Line by line, give the data again exactly as it appears, but without pictures.

Record excerpts: Begin

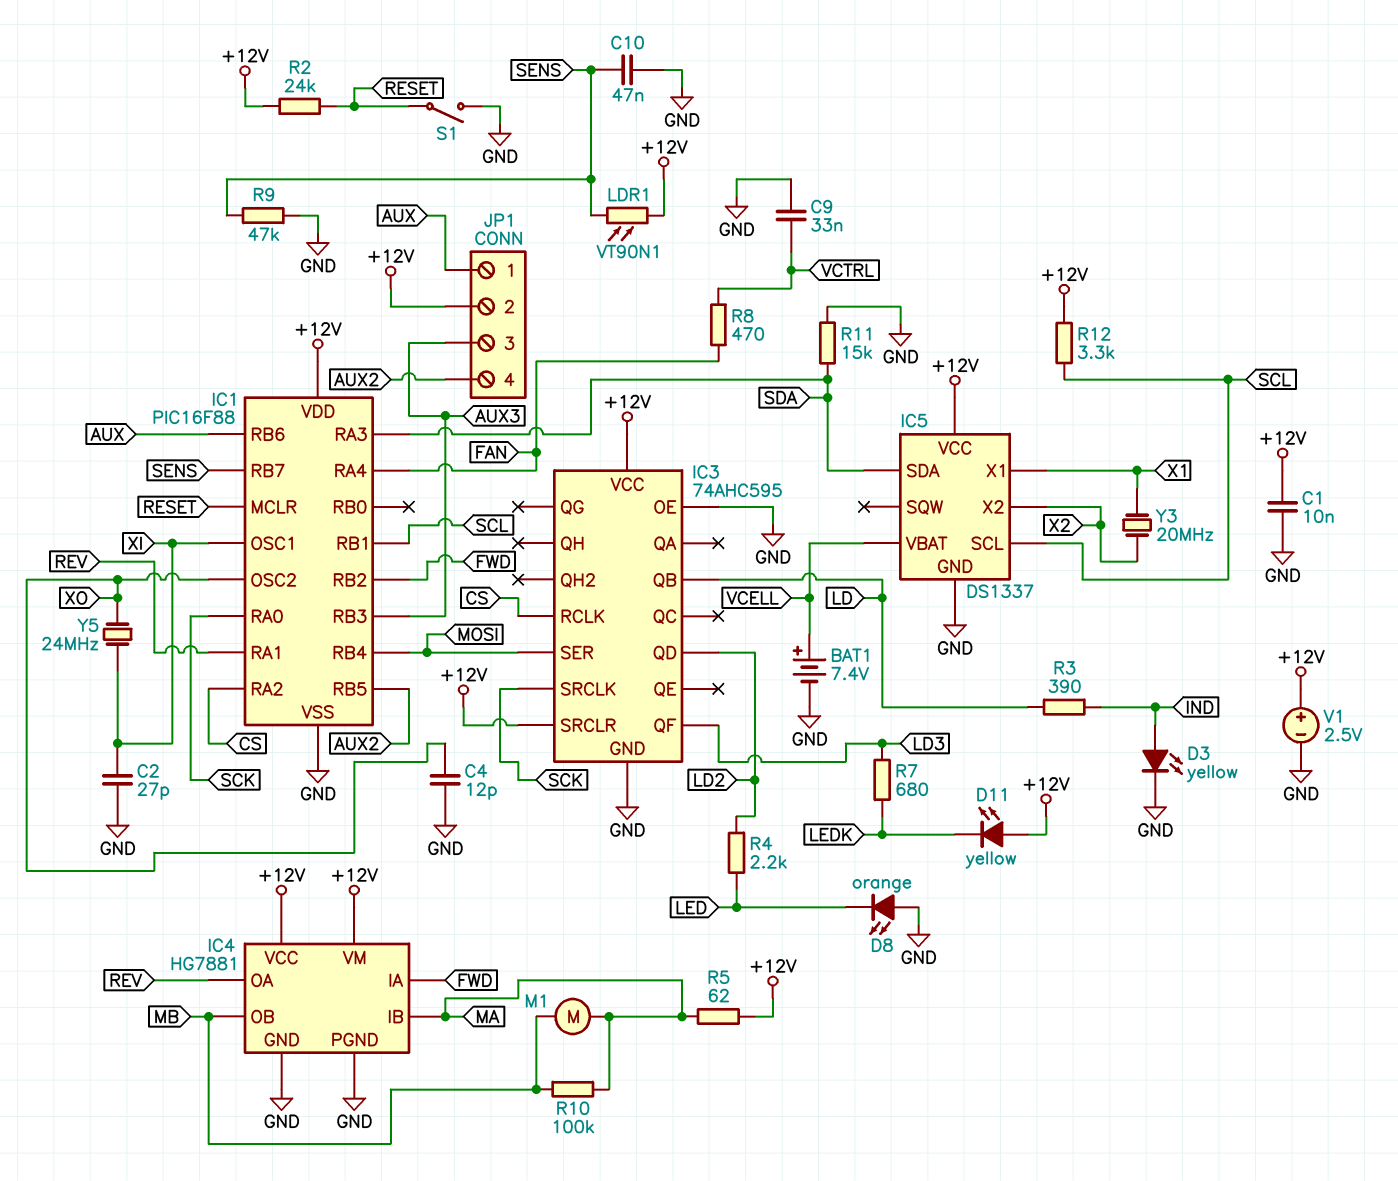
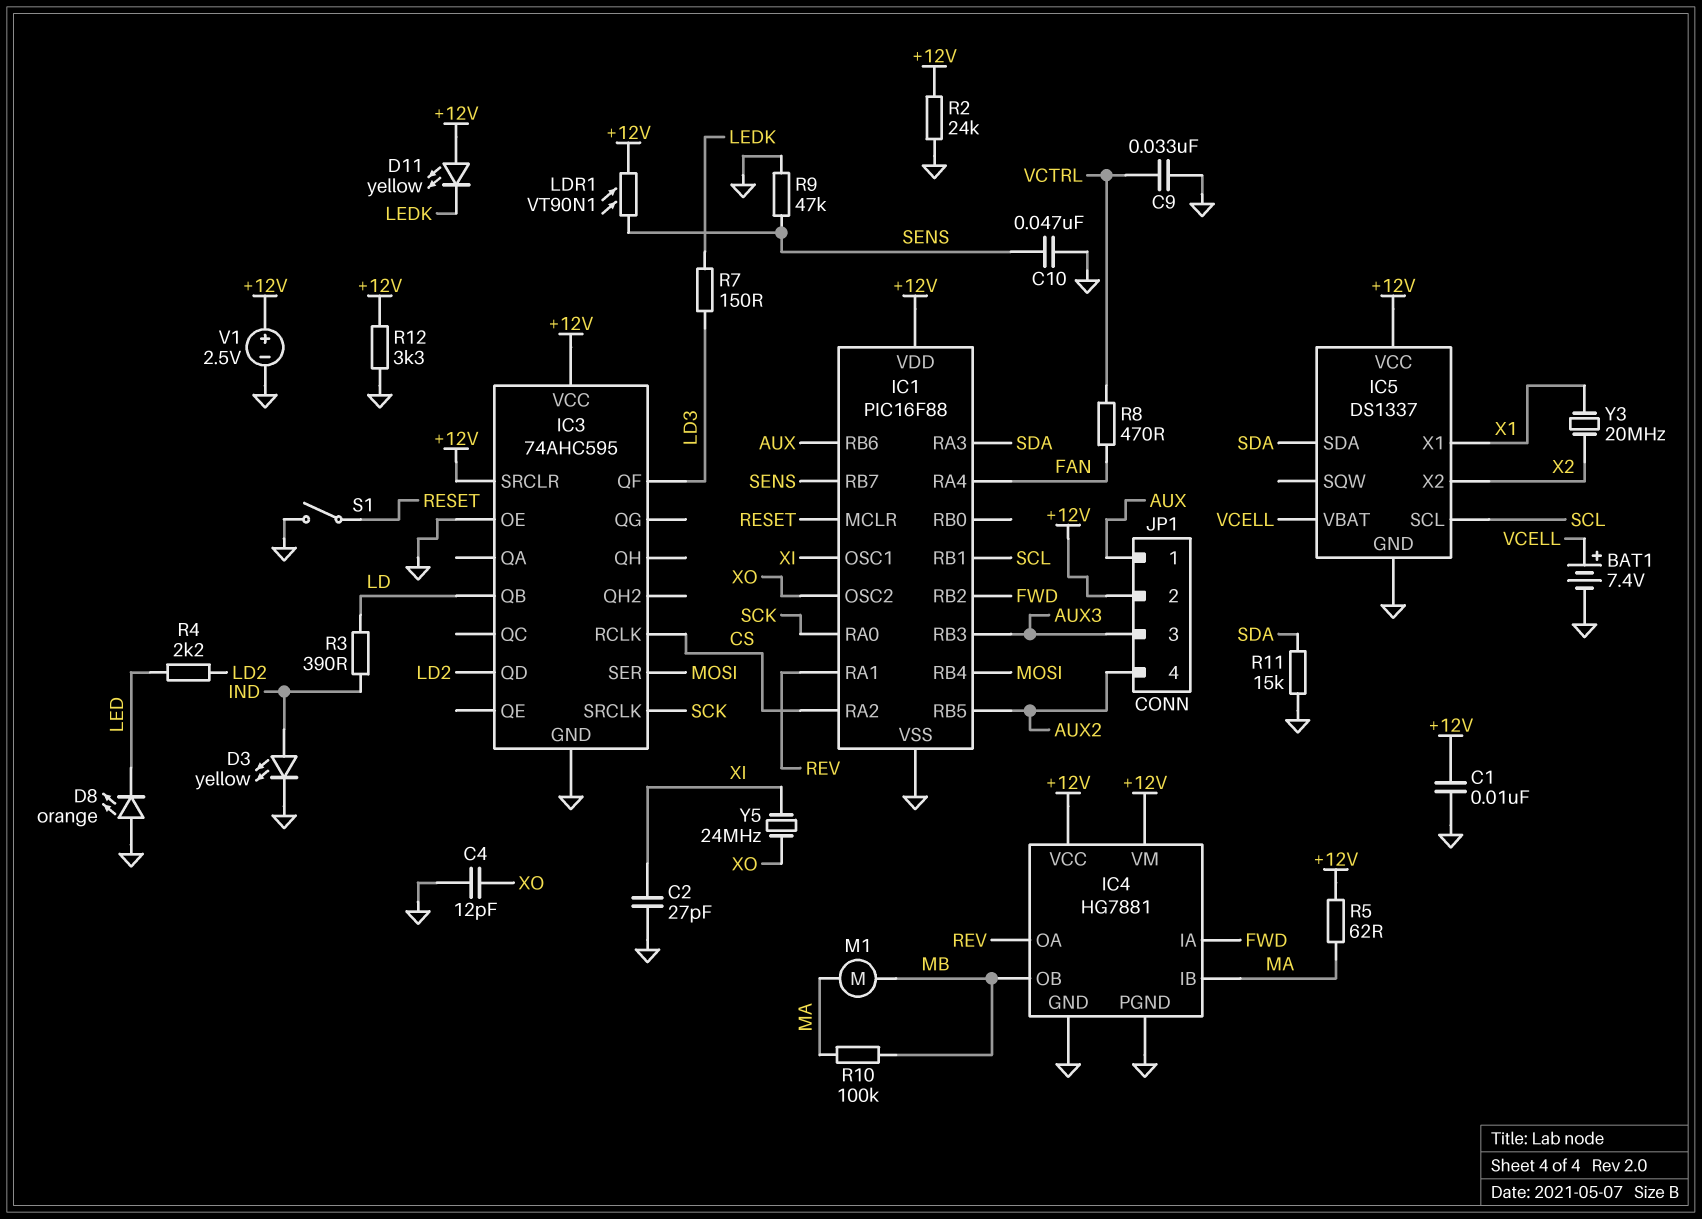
R2: 24k (+12V, RESET) -> 24k (+12V, GND)
R7: 680 (LD3, LEDK) -> 150 (LD3, LEDK)
R12: 3.3k (+12V, SCL) -> 3.3k (+12V, GND)

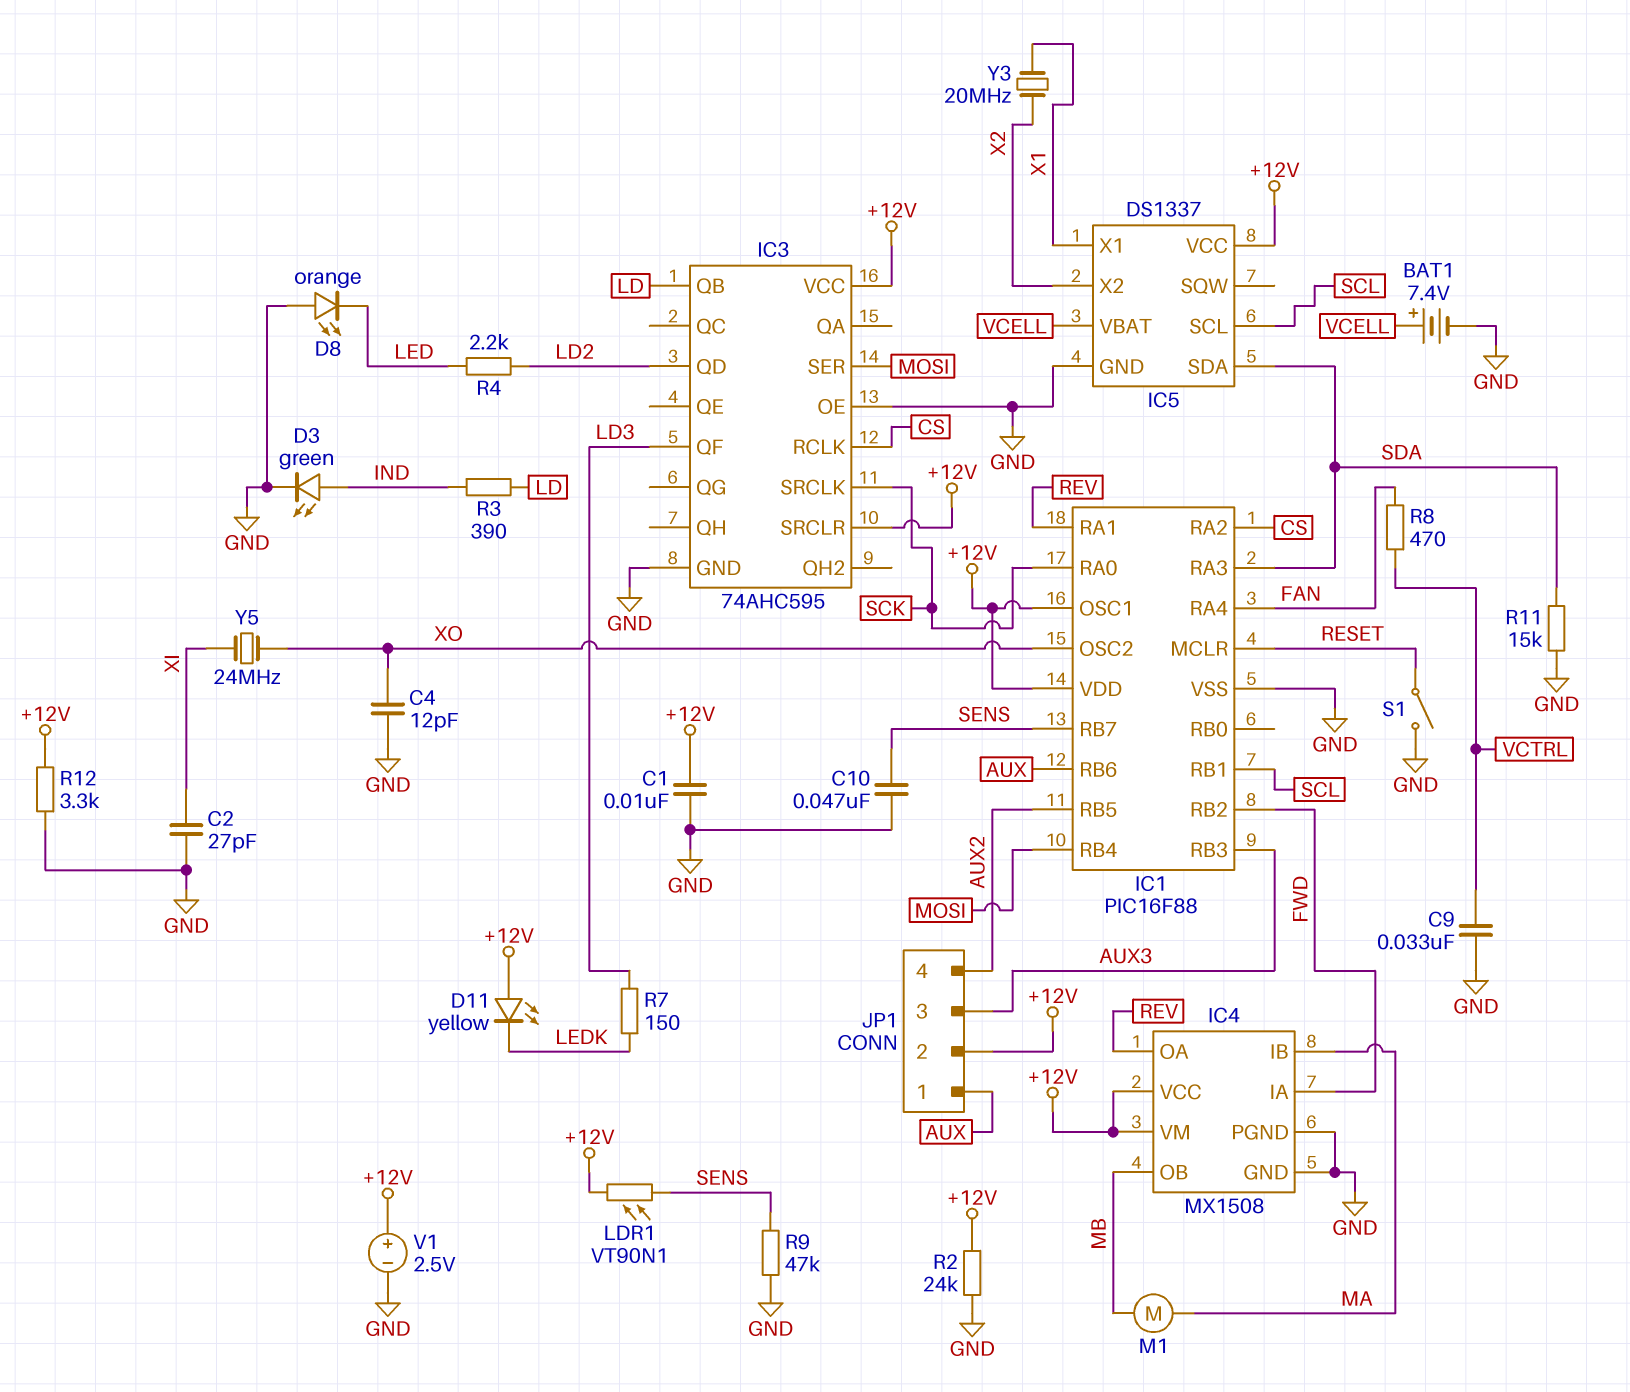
D3: LED yellow (A IND, K GND) -> LED green (A IND, K GND)
IC1 pin OSC1: XI -> +12V
IC4: HG7881 -> MX1508
R5: 62 (+12V, MA) -> none
R10: 100k (MA, MB) -> none

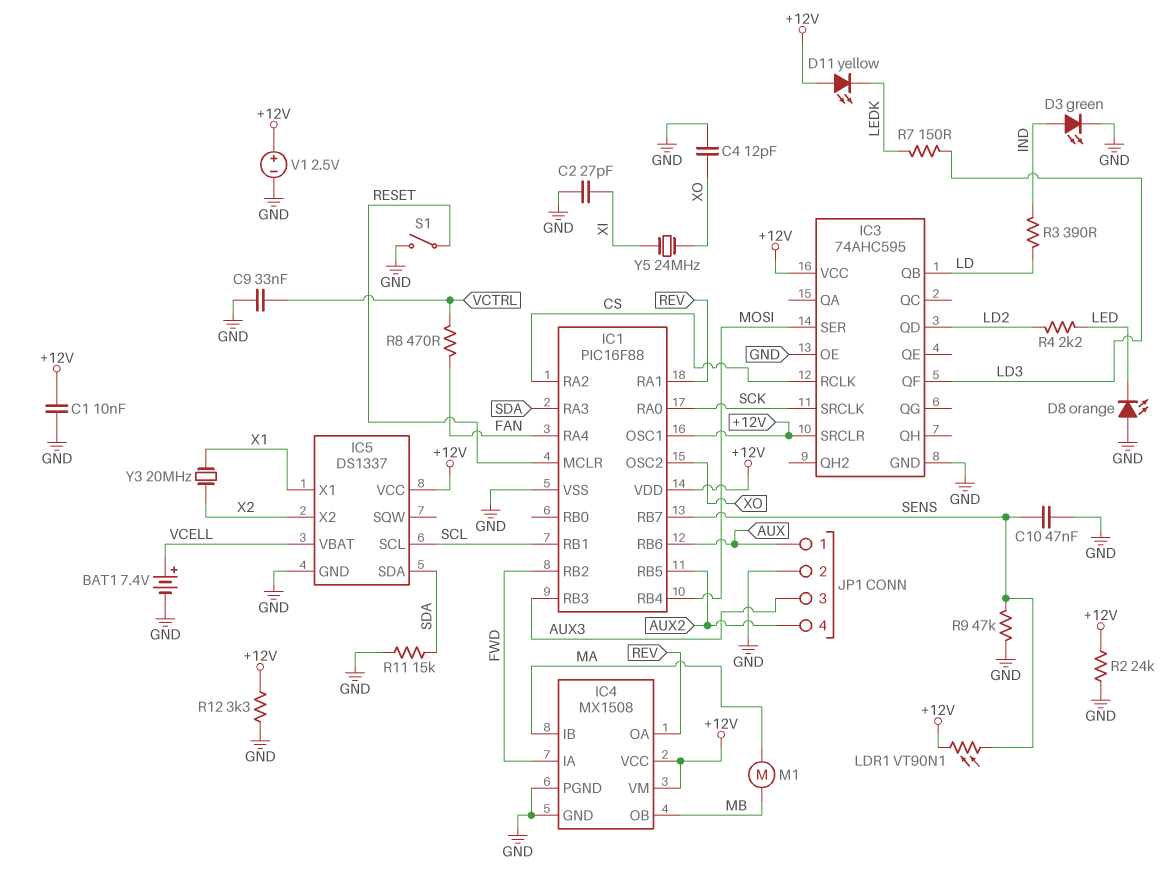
JP1 pin 2: +12V -> GND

Record excerpts: End

• **Task solution**:
R2: 24k (+12V, RESET) -> 24k (+12V, GND)
R7: 680 (LD3, LEDK) -> 150 (LD3, LEDK)
R12: 3.3k (+12V, SCL) -> 3.3k (+12V, GND)

D3: LED yellow (A IND, K GND) -> LED green (A IND, K GND)
IC1 pin OSC1: XI -> +12V
IC4: HG7881 -> MX1508
R5: 62 (+12V, MA) -> none
R10: 100k (MA, MB) -> none

JP1 pin 2: +12V -> GND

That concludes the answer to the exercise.